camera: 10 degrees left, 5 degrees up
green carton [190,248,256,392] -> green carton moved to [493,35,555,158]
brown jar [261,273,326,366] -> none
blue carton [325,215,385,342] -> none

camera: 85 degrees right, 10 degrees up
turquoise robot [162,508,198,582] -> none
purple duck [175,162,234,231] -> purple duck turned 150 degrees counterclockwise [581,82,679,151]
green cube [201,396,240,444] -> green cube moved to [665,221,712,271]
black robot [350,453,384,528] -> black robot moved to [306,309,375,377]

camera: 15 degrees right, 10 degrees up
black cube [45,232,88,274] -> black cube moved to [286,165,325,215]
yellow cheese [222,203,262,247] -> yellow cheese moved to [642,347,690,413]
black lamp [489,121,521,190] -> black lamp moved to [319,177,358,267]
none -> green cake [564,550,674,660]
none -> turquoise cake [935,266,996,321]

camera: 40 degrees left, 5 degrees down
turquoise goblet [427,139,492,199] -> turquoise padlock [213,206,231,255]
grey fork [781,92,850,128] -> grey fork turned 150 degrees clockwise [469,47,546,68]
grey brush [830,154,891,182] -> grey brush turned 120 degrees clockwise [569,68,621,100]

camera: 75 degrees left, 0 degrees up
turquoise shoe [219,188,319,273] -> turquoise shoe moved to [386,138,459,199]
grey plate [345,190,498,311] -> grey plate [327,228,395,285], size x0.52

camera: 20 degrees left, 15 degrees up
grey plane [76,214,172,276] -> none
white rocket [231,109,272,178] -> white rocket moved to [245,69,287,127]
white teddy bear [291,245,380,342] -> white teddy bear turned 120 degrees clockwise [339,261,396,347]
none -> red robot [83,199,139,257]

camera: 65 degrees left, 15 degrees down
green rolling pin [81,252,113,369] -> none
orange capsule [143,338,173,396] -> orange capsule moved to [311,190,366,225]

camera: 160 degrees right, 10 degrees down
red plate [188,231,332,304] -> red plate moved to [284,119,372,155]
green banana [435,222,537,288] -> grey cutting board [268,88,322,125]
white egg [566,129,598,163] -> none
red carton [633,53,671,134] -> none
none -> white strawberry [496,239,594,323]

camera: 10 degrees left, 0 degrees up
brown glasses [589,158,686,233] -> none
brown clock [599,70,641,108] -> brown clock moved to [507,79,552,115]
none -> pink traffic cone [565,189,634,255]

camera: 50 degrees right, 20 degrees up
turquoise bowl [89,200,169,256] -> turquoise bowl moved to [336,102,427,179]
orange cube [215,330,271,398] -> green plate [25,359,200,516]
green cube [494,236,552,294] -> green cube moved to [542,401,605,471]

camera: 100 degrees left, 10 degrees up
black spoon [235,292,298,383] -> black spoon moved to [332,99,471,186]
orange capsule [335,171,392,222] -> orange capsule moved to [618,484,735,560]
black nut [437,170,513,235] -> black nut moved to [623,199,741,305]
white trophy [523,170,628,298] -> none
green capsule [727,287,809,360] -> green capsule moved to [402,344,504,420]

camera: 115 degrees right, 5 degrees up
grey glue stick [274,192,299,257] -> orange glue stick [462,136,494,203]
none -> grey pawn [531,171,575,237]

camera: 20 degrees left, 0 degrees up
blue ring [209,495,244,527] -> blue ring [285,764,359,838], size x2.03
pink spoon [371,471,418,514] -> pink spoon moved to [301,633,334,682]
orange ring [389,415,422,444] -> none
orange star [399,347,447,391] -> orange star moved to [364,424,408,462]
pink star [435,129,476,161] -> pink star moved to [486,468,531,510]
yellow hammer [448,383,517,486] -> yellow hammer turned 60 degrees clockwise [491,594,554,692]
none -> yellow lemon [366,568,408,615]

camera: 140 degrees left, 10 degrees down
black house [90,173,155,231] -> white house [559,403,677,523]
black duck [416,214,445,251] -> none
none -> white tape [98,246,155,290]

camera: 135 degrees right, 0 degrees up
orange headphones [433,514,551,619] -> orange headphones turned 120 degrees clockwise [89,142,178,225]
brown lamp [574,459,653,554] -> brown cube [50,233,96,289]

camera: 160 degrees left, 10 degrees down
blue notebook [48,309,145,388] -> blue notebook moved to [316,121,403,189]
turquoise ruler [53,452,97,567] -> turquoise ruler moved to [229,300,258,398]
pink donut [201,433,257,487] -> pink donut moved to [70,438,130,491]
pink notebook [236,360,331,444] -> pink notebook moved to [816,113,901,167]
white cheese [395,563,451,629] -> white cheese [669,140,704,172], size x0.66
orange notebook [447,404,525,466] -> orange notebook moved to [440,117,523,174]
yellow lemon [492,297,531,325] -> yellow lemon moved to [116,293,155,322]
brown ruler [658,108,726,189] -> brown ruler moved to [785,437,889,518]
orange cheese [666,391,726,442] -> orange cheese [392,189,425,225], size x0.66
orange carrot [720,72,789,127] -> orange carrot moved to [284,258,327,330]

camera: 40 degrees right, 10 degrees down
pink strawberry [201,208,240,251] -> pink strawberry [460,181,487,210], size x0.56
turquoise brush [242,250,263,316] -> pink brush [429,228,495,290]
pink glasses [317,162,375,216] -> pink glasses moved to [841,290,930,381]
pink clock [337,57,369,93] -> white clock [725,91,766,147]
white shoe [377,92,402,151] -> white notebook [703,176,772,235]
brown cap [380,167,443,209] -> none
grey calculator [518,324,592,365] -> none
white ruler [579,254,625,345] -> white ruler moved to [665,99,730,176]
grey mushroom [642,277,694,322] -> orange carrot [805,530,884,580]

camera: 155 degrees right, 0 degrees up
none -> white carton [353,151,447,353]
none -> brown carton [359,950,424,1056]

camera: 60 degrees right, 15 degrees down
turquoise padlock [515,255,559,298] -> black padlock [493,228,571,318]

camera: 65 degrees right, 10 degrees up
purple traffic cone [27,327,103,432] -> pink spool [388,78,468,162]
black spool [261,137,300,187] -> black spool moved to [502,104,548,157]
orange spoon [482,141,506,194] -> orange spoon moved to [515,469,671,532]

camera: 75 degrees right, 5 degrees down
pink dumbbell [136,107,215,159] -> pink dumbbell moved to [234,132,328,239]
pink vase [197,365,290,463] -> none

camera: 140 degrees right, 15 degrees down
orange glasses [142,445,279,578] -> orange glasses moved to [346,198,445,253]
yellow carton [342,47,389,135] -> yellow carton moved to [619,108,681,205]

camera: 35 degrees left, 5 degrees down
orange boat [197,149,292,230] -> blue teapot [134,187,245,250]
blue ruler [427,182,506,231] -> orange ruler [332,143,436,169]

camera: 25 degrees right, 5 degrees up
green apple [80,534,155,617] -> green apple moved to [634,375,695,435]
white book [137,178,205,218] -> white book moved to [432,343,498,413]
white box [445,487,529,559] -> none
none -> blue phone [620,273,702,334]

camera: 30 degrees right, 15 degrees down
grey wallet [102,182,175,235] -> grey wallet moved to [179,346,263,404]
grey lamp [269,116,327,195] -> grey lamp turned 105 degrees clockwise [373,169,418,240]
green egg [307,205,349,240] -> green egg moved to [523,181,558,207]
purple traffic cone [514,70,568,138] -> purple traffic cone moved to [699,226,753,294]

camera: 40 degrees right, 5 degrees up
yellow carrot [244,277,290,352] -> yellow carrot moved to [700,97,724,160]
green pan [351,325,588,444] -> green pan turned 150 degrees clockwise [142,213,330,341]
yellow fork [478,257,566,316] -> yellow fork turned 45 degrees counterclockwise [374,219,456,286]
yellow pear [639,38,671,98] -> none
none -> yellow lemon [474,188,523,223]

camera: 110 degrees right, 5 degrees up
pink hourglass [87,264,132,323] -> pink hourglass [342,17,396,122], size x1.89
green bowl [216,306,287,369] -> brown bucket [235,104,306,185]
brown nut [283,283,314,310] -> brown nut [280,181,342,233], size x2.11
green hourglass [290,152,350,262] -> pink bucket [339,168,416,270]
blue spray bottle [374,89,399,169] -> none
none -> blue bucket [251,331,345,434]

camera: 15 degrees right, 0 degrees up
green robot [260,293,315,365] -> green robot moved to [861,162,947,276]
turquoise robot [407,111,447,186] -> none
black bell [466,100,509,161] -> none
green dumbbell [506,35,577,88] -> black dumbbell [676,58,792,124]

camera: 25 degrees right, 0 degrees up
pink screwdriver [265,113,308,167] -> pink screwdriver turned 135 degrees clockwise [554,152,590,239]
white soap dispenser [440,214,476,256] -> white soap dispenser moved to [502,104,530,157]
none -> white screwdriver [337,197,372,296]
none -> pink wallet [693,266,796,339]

● EXERCISE: Exactly repeat the lines above, from the opening line through the one with "camera: 15 degrees right, 10 degrees up", and include nothing else.

● SOLUTION:
camera: 10 degrees left, 5 degrees up
green carton [190,248,256,392] -> green carton moved to [493,35,555,158]
brown jar [261,273,326,366] -> none
blue carton [325,215,385,342] -> none

camera: 85 degrees right, 10 degrees up
turquoise robot [162,508,198,582] -> none
purple duck [175,162,234,231] -> purple duck turned 150 degrees counterclockwise [581,82,679,151]
green cube [201,396,240,444] -> green cube moved to [665,221,712,271]
black robot [350,453,384,528] -> black robot moved to [306,309,375,377]

camera: 15 degrees right, 10 degrees up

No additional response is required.